▶ Problem details
Find the line with "yellow plate E7:F7" in the entries below. Repeat it, every following line, and the line with "orange brick E8:E11 level 1 -> none", exactly and with nothing added.

▶ Recorded data
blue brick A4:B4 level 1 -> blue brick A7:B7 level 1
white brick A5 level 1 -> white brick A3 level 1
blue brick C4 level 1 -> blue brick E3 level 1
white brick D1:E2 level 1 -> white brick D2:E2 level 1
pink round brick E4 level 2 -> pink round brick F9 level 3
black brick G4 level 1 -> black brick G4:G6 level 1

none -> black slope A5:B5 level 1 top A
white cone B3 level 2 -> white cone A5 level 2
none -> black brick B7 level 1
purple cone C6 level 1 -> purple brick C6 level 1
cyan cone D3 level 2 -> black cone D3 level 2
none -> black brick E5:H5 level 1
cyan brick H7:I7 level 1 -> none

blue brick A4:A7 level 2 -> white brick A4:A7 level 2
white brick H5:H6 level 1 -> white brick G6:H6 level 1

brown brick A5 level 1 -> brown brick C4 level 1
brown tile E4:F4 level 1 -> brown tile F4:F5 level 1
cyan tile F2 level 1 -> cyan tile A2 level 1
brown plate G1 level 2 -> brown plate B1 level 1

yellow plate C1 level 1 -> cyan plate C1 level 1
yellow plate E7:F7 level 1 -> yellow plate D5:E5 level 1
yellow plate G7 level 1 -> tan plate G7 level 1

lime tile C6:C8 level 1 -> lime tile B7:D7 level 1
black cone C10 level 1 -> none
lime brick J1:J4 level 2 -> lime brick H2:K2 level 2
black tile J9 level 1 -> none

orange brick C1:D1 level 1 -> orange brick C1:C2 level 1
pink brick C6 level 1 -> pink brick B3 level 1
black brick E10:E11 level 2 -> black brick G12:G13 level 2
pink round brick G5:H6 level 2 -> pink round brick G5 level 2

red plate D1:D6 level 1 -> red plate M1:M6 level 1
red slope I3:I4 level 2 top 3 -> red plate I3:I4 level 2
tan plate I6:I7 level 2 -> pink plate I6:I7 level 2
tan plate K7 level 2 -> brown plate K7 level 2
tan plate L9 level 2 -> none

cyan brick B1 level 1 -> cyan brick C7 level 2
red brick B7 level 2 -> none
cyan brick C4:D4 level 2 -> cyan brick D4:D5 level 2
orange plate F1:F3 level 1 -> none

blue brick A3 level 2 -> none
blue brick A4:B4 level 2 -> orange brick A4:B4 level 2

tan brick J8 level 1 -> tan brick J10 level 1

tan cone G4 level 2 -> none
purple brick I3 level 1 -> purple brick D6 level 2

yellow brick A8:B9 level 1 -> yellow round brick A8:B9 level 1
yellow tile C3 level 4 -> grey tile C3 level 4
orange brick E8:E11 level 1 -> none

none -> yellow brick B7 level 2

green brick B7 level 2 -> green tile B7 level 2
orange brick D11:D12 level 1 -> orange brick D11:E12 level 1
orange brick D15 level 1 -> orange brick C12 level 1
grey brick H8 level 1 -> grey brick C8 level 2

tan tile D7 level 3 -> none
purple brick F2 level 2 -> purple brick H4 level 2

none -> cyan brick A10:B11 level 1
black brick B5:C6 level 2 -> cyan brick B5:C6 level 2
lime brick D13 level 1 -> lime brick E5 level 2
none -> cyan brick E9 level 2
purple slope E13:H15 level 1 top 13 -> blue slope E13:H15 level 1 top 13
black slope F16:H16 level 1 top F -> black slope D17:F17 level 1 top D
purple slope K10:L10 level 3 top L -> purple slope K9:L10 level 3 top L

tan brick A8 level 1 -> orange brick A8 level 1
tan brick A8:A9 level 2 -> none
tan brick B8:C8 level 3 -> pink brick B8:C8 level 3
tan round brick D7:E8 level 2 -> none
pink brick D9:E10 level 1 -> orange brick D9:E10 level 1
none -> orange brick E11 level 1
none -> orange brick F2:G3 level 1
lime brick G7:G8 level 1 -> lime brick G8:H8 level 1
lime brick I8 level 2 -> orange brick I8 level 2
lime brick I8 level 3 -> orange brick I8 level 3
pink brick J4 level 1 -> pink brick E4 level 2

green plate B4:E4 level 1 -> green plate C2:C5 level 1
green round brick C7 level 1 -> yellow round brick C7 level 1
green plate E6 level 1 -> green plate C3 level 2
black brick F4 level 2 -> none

▶ Written answer
yellow plate E7:F7 level 1 -> yellow plate D5:E5 level 1
yellow plate G7 level 1 -> tan plate G7 level 1

lime tile C6:C8 level 1 -> lime tile B7:D7 level 1
black cone C10 level 1 -> none
lime brick J1:J4 level 2 -> lime brick H2:K2 level 2
black tile J9 level 1 -> none

orange brick C1:D1 level 1 -> orange brick C1:C2 level 1
pink brick C6 level 1 -> pink brick B3 level 1
black brick E10:E11 level 2 -> black brick G12:G13 level 2
pink round brick G5:H6 level 2 -> pink round brick G5 level 2

red plate D1:D6 level 1 -> red plate M1:M6 level 1
red slope I3:I4 level 2 top 3 -> red plate I3:I4 level 2
tan plate I6:I7 level 2 -> pink plate I6:I7 level 2
tan plate K7 level 2 -> brown plate K7 level 2
tan plate L9 level 2 -> none

cyan brick B1 level 1 -> cyan brick C7 level 2
red brick B7 level 2 -> none
cyan brick C4:D4 level 2 -> cyan brick D4:D5 level 2
orange plate F1:F3 level 1 -> none

blue brick A3 level 2 -> none
blue brick A4:B4 level 2 -> orange brick A4:B4 level 2

tan brick J8 level 1 -> tan brick J10 level 1

tan cone G4 level 2 -> none
purple brick I3 level 1 -> purple brick D6 level 2

yellow brick A8:B9 level 1 -> yellow round brick A8:B9 level 1
yellow tile C3 level 4 -> grey tile C3 level 4
orange brick E8:E11 level 1 -> none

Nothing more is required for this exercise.